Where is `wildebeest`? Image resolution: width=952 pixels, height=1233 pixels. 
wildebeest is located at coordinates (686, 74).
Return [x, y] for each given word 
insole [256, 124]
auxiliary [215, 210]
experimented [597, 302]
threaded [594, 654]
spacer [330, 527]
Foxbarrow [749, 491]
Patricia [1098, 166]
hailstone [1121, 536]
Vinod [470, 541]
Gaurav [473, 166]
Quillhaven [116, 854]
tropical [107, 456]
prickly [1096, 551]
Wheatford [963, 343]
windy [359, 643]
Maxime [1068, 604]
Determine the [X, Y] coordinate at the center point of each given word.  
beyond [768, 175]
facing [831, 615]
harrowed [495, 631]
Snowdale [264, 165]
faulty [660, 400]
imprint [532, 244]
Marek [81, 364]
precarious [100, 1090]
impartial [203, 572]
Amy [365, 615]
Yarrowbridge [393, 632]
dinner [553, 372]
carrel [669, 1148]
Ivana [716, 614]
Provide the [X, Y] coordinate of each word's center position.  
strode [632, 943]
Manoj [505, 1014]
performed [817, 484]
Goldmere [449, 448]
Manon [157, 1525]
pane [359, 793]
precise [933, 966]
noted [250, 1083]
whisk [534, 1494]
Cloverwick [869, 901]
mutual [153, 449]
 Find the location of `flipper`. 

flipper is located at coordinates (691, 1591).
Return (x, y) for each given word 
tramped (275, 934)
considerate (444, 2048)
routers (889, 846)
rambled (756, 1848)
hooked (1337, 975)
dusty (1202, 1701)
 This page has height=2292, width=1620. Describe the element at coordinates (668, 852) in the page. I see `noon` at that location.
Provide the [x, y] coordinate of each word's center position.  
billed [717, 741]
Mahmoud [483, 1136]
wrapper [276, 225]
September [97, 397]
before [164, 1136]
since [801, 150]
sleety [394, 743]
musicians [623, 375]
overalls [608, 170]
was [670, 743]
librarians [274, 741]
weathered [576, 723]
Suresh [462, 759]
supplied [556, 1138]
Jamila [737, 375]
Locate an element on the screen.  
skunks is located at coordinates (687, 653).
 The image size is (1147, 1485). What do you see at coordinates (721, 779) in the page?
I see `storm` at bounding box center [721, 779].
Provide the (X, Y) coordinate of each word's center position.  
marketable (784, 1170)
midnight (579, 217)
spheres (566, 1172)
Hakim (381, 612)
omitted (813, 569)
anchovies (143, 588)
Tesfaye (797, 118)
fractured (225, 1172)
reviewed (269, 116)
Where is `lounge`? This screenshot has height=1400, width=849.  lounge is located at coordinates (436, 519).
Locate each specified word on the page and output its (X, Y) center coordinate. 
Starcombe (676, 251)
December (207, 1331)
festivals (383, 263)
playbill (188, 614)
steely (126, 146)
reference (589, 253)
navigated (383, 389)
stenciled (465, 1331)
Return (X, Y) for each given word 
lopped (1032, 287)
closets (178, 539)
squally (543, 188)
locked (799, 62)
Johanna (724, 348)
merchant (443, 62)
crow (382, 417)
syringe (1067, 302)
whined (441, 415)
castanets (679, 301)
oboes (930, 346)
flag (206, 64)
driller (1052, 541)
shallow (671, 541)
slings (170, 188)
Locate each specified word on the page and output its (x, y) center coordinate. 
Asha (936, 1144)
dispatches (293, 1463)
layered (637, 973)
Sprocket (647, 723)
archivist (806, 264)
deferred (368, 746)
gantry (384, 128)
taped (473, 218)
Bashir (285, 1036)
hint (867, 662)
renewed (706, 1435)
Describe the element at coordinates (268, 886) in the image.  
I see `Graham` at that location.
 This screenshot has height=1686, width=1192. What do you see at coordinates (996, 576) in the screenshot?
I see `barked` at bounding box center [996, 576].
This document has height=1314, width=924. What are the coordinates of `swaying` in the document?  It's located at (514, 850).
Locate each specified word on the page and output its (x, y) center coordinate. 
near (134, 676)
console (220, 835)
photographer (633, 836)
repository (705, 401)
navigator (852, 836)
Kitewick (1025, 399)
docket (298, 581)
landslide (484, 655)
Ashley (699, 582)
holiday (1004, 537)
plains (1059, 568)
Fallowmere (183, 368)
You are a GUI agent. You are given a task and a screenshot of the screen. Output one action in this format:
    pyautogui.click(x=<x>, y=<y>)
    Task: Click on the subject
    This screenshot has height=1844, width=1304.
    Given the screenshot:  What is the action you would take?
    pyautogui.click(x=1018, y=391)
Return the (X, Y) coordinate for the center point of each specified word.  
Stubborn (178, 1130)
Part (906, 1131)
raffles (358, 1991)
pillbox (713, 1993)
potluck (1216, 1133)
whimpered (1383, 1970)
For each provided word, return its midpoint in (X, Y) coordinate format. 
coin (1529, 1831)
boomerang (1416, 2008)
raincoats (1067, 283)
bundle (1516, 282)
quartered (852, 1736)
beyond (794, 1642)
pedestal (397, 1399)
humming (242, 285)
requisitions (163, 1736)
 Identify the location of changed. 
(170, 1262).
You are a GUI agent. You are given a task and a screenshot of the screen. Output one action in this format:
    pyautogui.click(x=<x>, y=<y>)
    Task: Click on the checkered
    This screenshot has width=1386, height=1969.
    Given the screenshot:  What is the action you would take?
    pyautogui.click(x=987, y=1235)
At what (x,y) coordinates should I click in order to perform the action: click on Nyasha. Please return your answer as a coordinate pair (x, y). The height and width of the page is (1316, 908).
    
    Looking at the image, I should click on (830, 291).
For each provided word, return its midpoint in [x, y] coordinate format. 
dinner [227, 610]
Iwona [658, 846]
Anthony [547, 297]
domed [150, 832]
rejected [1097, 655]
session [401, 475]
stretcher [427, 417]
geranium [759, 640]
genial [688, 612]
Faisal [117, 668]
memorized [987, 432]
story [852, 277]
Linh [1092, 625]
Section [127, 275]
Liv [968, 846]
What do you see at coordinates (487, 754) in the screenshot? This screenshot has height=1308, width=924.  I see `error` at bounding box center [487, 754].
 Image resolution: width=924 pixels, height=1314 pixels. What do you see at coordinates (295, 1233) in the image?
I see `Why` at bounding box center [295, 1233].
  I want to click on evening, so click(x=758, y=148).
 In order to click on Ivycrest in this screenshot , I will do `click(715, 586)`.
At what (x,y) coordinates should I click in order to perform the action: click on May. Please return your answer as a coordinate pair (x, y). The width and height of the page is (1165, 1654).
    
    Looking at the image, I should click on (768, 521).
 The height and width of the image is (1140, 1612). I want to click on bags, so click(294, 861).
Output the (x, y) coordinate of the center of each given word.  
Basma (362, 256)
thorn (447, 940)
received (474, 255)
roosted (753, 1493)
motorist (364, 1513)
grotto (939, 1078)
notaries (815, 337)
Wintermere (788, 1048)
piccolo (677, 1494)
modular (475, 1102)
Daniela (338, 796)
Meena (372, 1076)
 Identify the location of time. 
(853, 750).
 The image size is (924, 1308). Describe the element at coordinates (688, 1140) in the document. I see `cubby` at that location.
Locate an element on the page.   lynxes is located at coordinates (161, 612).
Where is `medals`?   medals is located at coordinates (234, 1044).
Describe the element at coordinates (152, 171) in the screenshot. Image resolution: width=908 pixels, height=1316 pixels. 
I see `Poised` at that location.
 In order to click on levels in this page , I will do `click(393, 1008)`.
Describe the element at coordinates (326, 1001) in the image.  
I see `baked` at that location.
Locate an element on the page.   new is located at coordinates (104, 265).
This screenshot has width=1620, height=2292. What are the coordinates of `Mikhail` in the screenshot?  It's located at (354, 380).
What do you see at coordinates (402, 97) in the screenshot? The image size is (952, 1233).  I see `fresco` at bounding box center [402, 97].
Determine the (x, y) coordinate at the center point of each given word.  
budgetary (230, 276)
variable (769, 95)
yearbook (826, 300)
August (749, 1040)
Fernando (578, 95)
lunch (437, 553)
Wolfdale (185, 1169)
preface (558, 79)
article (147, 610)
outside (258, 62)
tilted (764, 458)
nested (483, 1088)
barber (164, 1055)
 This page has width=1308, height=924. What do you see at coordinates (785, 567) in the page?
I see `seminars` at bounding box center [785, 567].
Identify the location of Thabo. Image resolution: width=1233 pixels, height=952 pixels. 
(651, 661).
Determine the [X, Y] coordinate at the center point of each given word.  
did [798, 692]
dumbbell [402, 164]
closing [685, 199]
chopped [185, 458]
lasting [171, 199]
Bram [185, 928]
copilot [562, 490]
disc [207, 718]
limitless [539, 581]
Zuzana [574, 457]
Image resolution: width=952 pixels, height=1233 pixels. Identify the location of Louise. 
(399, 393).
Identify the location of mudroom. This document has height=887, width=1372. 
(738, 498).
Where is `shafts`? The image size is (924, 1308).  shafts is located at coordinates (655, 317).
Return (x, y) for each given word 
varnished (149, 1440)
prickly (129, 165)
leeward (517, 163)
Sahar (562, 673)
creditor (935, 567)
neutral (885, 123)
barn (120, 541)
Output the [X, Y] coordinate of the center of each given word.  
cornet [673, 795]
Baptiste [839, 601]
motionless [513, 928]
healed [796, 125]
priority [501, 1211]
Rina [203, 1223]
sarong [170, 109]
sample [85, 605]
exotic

• • • • •

[STATED PROBLEM] Rewrite the entries from the line that has "was [670, 743]" through the line that has "Jamila [737, 375]", putting "battered" in place of "weathered" and keeping everything else the same.

[REPLY TO THE TASK]
was [670, 743]
librarians [274, 741]
battered [576, 723]
Suresh [462, 759]
supplied [556, 1138]
Jamila [737, 375]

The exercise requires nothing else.